START DATA RECORDS
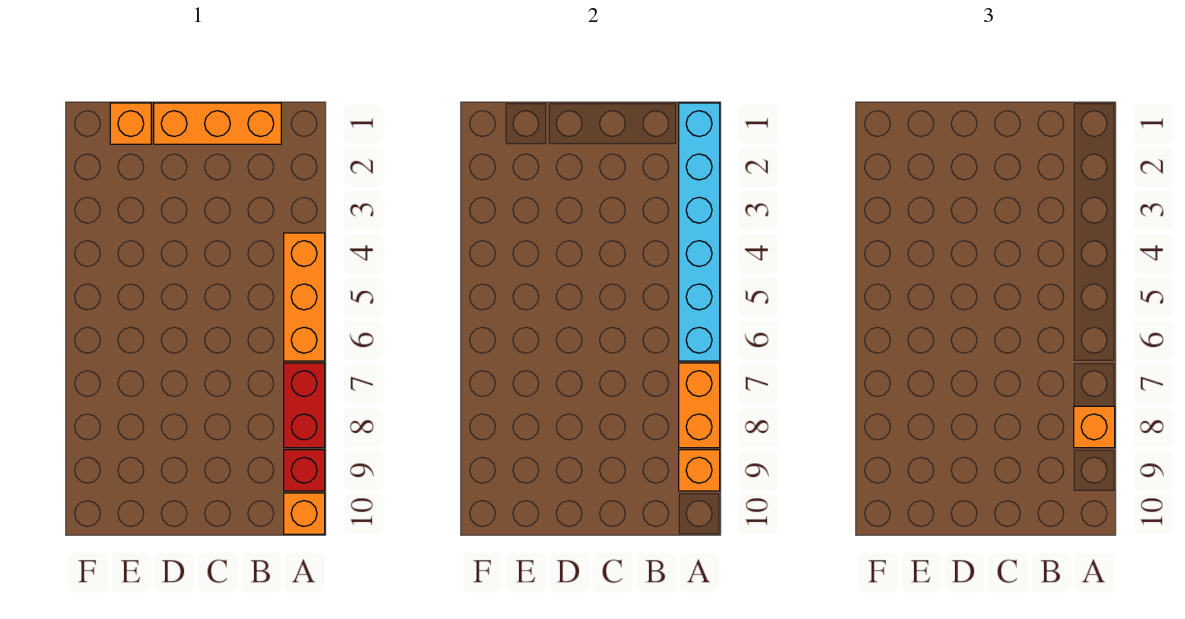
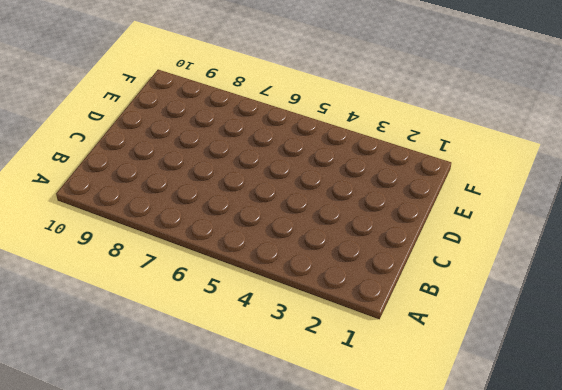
none -> orange brick A4:A6 level 1
none -> red brick A7:A8 level 1

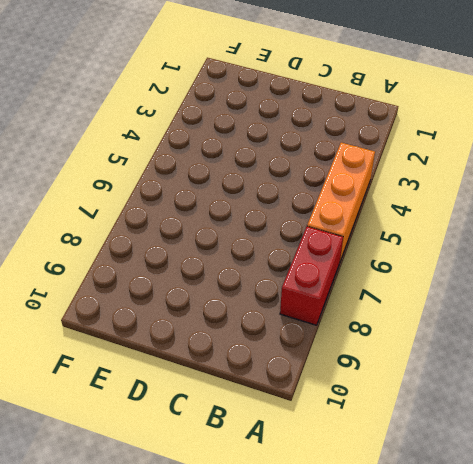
none -> red brick A9 level 1
none -> orange brick A10 level 1

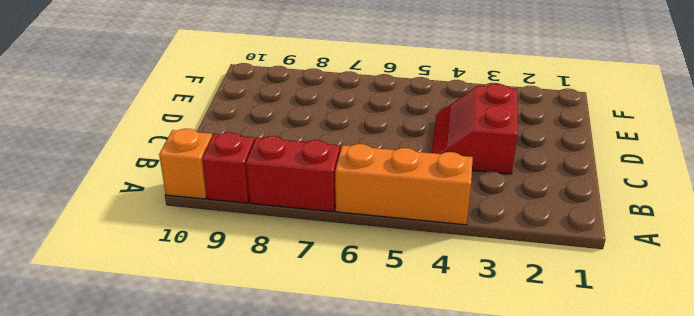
red slope C3:D4 level 1 top 3 -> none
none -> orange brick B1:D1 level 1
none -> orange brick E1 level 1

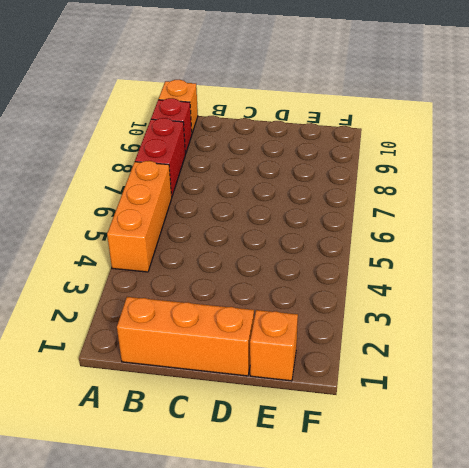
none -> cyan brick A1:A6 level 2
none -> orange brick A7:A8 level 2

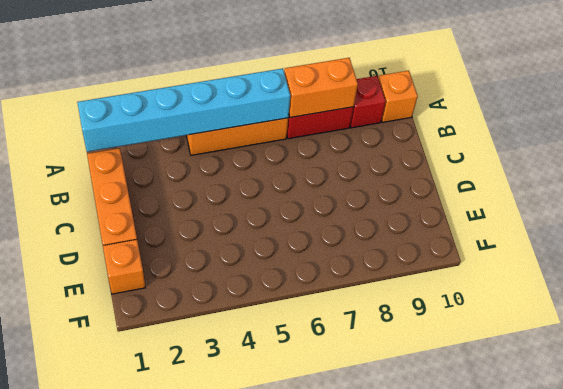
none -> orange brick A9 level 2
none -> orange brick A8 level 3

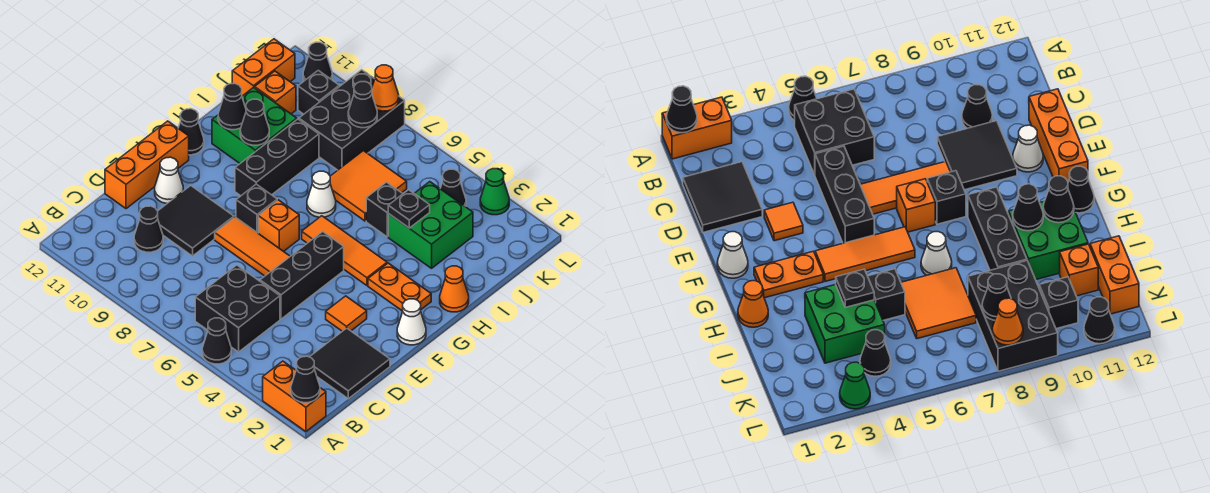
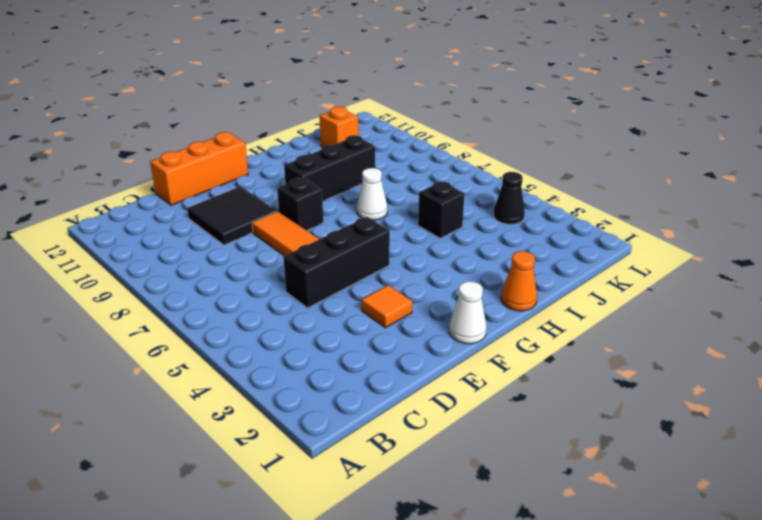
none -> orange brick A1:A2 level 1
none -> black cone A5 level 1
none -> black brick B5:C6 level 1
none -> black tile C1:D2 level 1

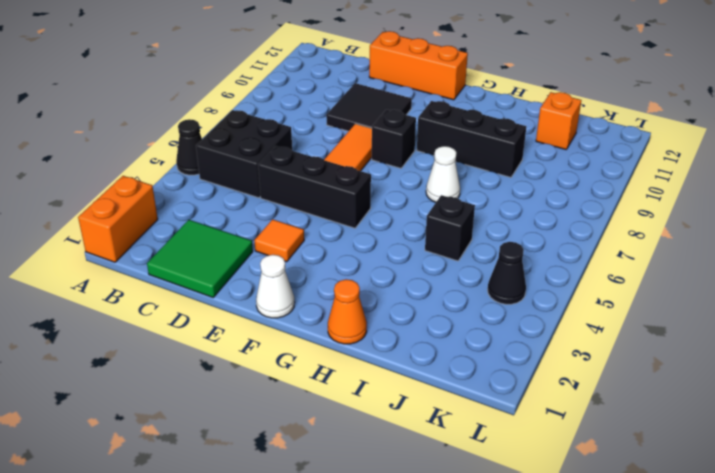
green tile C1:D2 level 1 -> black tile C1:D2 level 1
none -> black cone C10 level 1
none -> white cone E11 level 1
none -> orange brick F7 level 1
none -> orange plate G2:G3 level 1

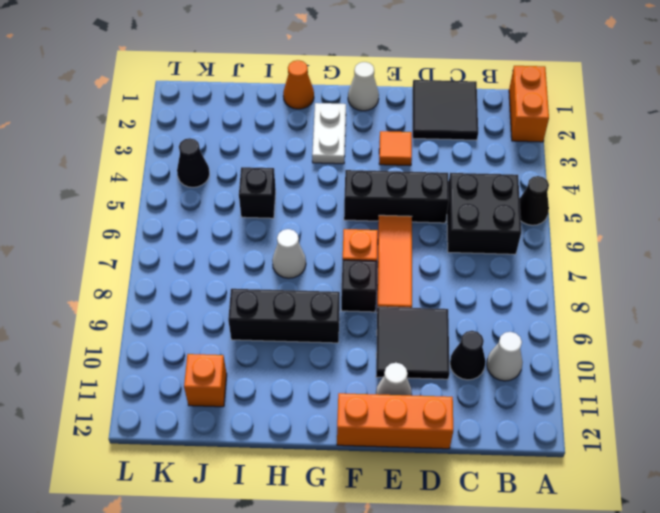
white cone B10 level 1 -> none
white plate G2:G3 level 1 -> orange plate G2:G3 level 1
none -> orange tile G4:G6 level 1
none -> black cone G12 level 1
none -> green brick H10:I11 level 1
none -> green brick I3:J4 level 1

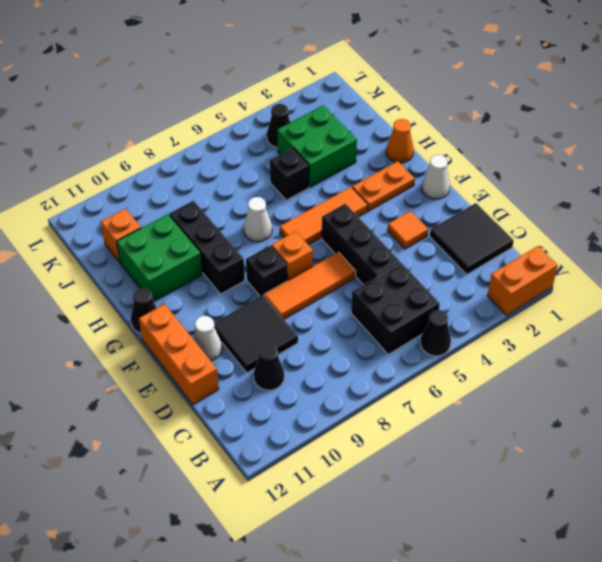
none -> orange tile I6:J7 level 1
none -> black brick J8:L9 level 1
none -> orange brick J12:K12 level 1
none -> black brick K10 level 1

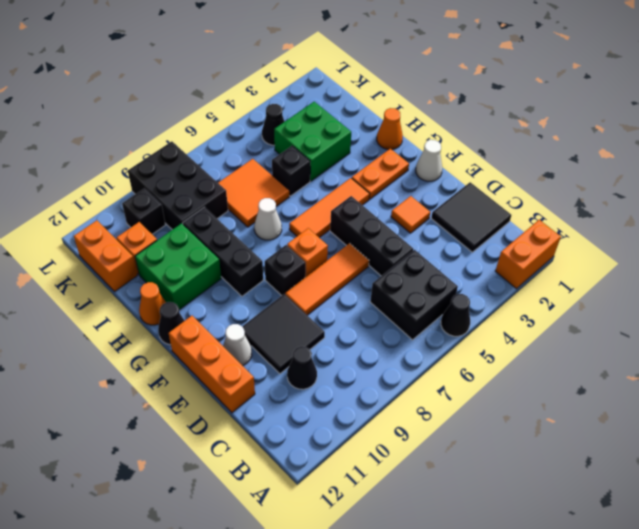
orange cone H12 level 1 -> orange cone L8 level 2
none -> green cone L3 level 1
none -> black cone L11 level 1
none -> black cone A1 level 2
none -> black cone H10 level 2

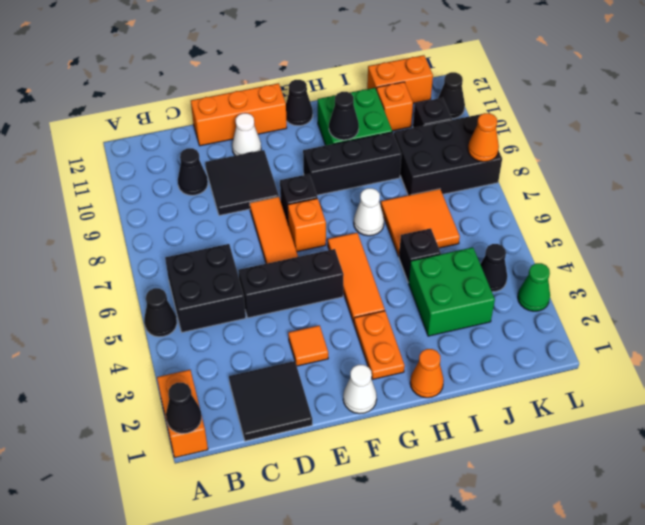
none -> black cone H11 level 2
none -> black plate I4 level 2
none -> black cone K8 level 2

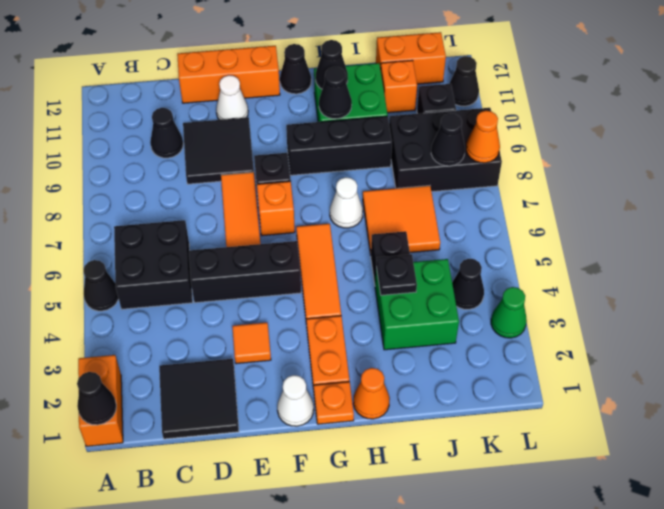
orange plate G1 level 1 -> none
END DATA RECORDS
• **WHAT THE TASK ASKS**
Could you set down word for word each line from the one holding "none -> black cone H11 level 2" through the end of the material above, without any pictures?

• **ANSWER BOX**
none -> black cone H11 level 2
none -> black plate I4 level 2
none -> black cone K8 level 2

orange plate G1 level 1 -> none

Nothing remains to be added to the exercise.